▸ REQUIRED WORK: Return the records below line for line without any change, and leave the pictures out of your answer.

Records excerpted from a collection

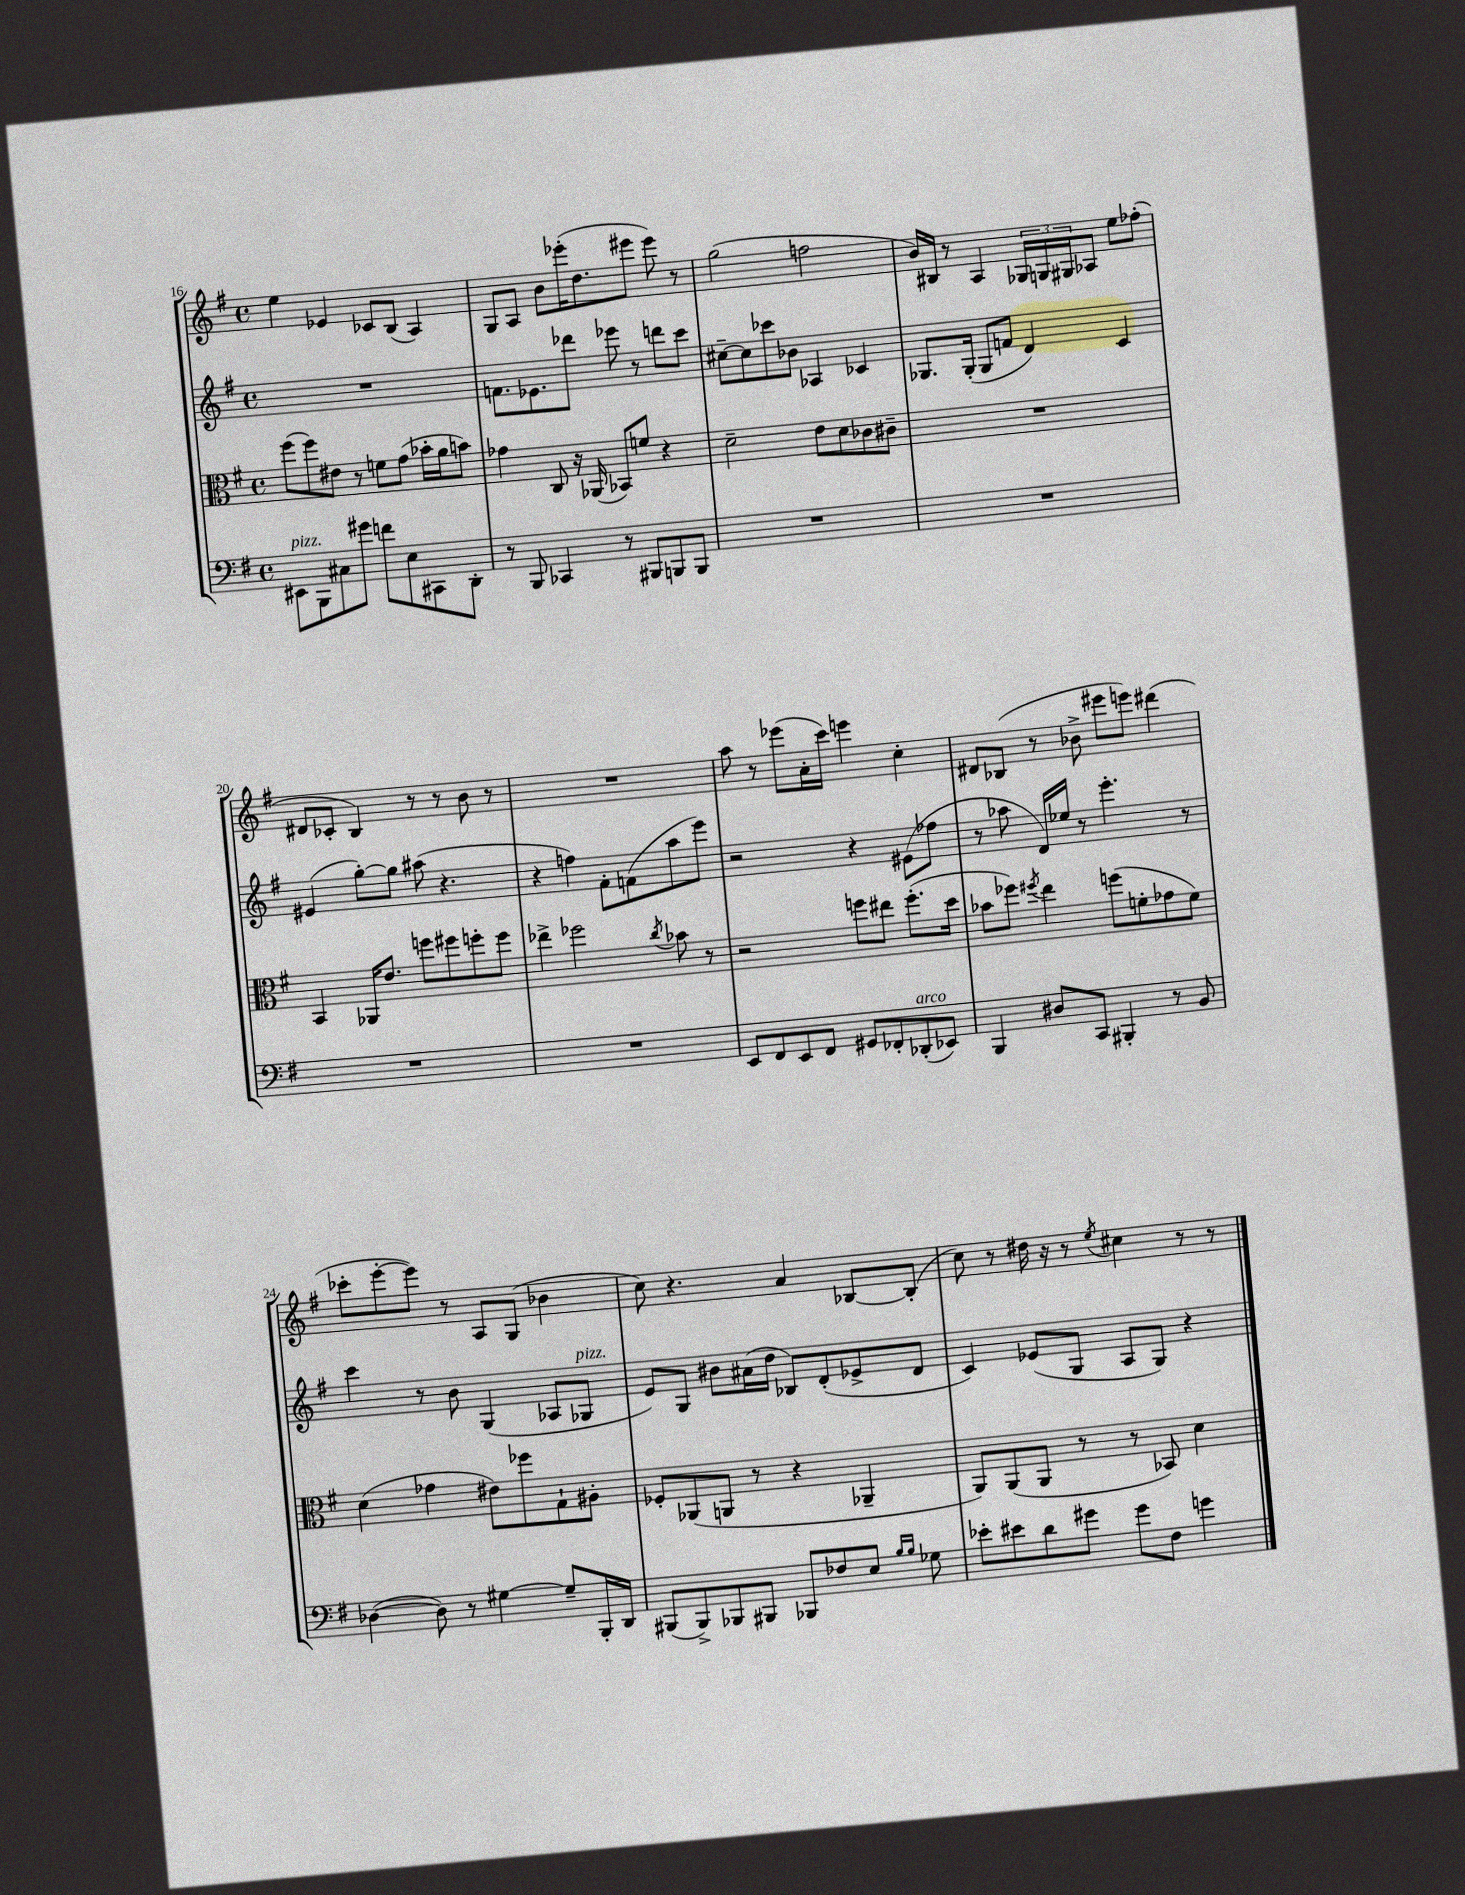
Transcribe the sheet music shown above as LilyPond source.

<<
\new StaffGroup <<
\new Staff = "s0" {
    \clef treble \key g \major \defaultTimeSignature \time 4/4
    e''4 ees'4 ces'8 b8( a4) |
    g8 a8 b'8 ees'''16-.( d''8. eis'''8 eis'''8) r8 |
    g''2( f''2 |
    b'16) bis16 r8 a4 \tuplet 3/2 { ges16 g16 gis16 } aes8 e''8 fes''8-.( |
    dis'8 ces'8-. b4) r8 r8 b'8 r8 |
    R1 |
    a''8 r8 ees'''8( a'16-. c'''16) e'''4 c''4-. |
    dis'8 bes8( r8 bes'8-> eis'''8 e'''8) dis'''4( |
    ces'''8-. e'''8~-. e'''8) r8 a8 g8( bes'4 |
    c''8) r4. a'4 bes8~ bes8-.( |
    c''8) r8 dis''16 r16 r8 \acciaccatura { e''8 } cis''4 r8 r8 \bar "|." |
}
\new Staff = "s1" {
    \clef treble \key g \major \defaultTimeSignature \time 4/4
    R1 |
    f'8. ees'8. des'''8 ees'''8 r8 d'''8 c'''8 |
    cis''8~-- cis''8 ces'''8 bes'8 aes4 ces'4 |
    ges8. ges16-.( ges8 f'8 d'4) c'4 |
    eis'4( g''8~-.) g''8 ais''8( r4. |
    r4 f''4) fis'8-. f'8( a''8 e'''8) |
    r2 r4 eis'8( fes''8 |
    r8 aes''8 d'16) ees''16 r8 e'''4.-. r8 |
    c'''4 r8 b'8 g4( aes8 ges8^\markup { \italic "pizz." } |
    e'8) g8 bis'8 ais'16( d''16 bes8) d'8-.( ees'8-> d'8 |
    c'4) ees'8( g8 a8 g8) r4 \bar "|." |
}
\new Staff = "s2" {
    \clef alto \key g \major \defaultTimeSignature \time 4/4
    fis''8( fis''8) eis'8 r8 f'8 g'8( bes'16-. a'16 b'8) |
    ges'4 c8 r16 aes,16( bes,8) f'8 r4 |
    d'2-- e'8 d'8 ces'8 cis'8-- |
    R1 |
    b,4 aes,16 e'8. f''8 fis''8 f''8-. f''8 |
    ees''4-> fes''2 \acciaccatura { c''8 } bes'8 r8 |
    r2 f''8 eis''8 f''8.-.( d''16 |
    bes'8 fes''8) \acciaccatura { fis''8 } e''4 f''8( f'8-. ges'8 f'8) |
    d'4( ges'4 eis'8) fes''8 g8-! ais8-. |
    fes8-. aes,8( a,8 r8 r4 aes,4-- |
    a,8) a,8( a,8 r8 r8 bes,8) d'4 \bar "|." |
}
\new Staff = "s3" {
    \clef bass \key g \major \defaultTimeSignature \time 4/4
    eis,8^\markup { \italic "pizz." } b,,8 cis8 gis'8 f'8 e8 cis,8 d,8-. |
    r8 b,,8 ces,4 r8 bis,,8 b,,8 b,,8 |
    R1 |
    R1 |
    R1 |
    R1 |
    e,8 fis,8 e,8 fis,8 gis,8 fes,8-. des,8-.^\markup { \italic "arco" }( ees,8) |
    b,,4 dis8 c,8 bis,,4-. r8 b,8 |
    des4~( des8) r8 gis4~ gis8-- b,,16-. d,16 |
    bis,,8( bis,,8->) bes,,8 bis,,8 bes,,8 fes8 e8 \grace { b16 b16 } ges8 |
    ees'8-. eis'8 d'8 gis'8 gis'8 fis8 g'4 \bar "|." |
}
>>
>>
\layout { \context { \Score currentBarNumber = #16 } }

▸ SOLUTION BELOW:
Transcribe the sheet music shown above as LilyPond source.

<<
\new StaffGroup <<
\new Staff = "s0" {
    \clef treble \key g \major \defaultTimeSignature \time 4/4
    e''4 ees'4 ces'8 b8( a4) |
    g8 a8 b'8 ees'''16-.( d''8. eis'''8 eis'''8) r8 |
    g''2( f''2 |
    b'16) bis16 r8 a4 \tuplet 3/2 { ges16 g16 gis16 } aes8 e''8 fes''8-.( |
    dis'8 ces'8-. b4) r8 r8 b'8 r8 |
    R1 |
    a''8 r8 ees'''8( a'16-. c'''16) e'''4 c''4-. |
    dis'8 bes8( r8 bes'8-> eis'''8 e'''8) dis'''4( |
    ces'''8-. e'''8~-. e'''8) r8 a8 g8( bes'4 |
    c''8) r4. a'4 bes8~ bes8-.( |
    c''8) r8 dis''16 r16 r8 \acciaccatura { e''8 } cis''4 r8 r8 \bar "|." |
}
\new Staff = "s1" {
    \clef treble \key g \major \defaultTimeSignature \time 4/4
    R1 |
    f'8. ees'8. des'''8 ees'''8 r8 d'''8 c'''8 |
    cis''8~-- cis''8 ces'''8 bes'8 aes4 ces'4 |
    ges8. ges16-.( ges8 f'8 d'4) c'4 |
    eis'4( g''8~-.) g''8 ais''8( r4. |
    r4 f''4) fis'8-. f'8( a''8 e'''8) |
    r2 r4 eis'8( fes''8 |
    r8 aes''8 d'16) ees''16 r8 e'''4.-. r8 |
    c'''4 r8 b'8 g4( aes8 ges8^\markup { \italic "pizz." } |
    e'8) g8 bis'8 ais'16( d''16 bes8) d'8-.( ees'8-> d'8 |
    c'4) ees'8( g8 a8 g8) r4 \bar "|." |
}
\new Staff = "s2" {
    \clef alto \key g \major \defaultTimeSignature \time 4/4
    fis''8( fis''8) eis'8 r8 f'8 g'8( bes'16-. a'16 b'8) |
    ges'4 c8 r16 aes,16( bes,8) f'8 r4 |
    d'2-- e'8 d'8 ces'8 cis'8-- |
    R1 |
    b,4 aes,16 e'8. f''8 fis''8 f''8-. f''8 |
    ees''4-> fes''2 \acciaccatura { c''8 } bes'8 r8 |
    r2 f''8 eis''8 f''8.-.( d''16 |
    bes'8 fes''8) \acciaccatura { fis''8 } e''4 f''8( f'8-. ges'8 f'8) |
    d'4( ges'4 eis'8) fes''8 g8-! ais8-. |
    fes8-. aes,8( a,8 r8 r4 aes,4-- |
    a,8) a,8( a,8 r8 r8 bes,8) d'4 \bar "|." |
}
\new Staff = "s3" {
    \clef bass \key g \major \defaultTimeSignature \time 4/4
    eis,8^\markup { \italic "pizz." } b,,8 cis8 gis'8 f'8 e8 cis,8 d,8-. |
    r8 b,,8 ces,4 r8 bis,,8 b,,8 b,,8 |
    R1 |
    R1 |
    R1 |
    R1 |
    e,8 fis,8 e,8 fis,8 gis,8 fes,8-. des,8-.^\markup { \italic "arco" }( ees,8) |
    b,,4 dis8 c,8 bis,,4-. r8 b,8 |
    des4~( des8) r8 gis4~ gis8-- b,,16-. d,16 |
    bis,,8( bis,,8->) bes,,8 bis,,8 bes,,8 fes8 e8 \grace { b16 b16 } ges8 |
    ees'8-. eis'8 d'8 gis'8 gis'8 fis8 g'4 \bar "|." |
}
>>
>>
\layout { \context { \Score currentBarNumber = #16 } }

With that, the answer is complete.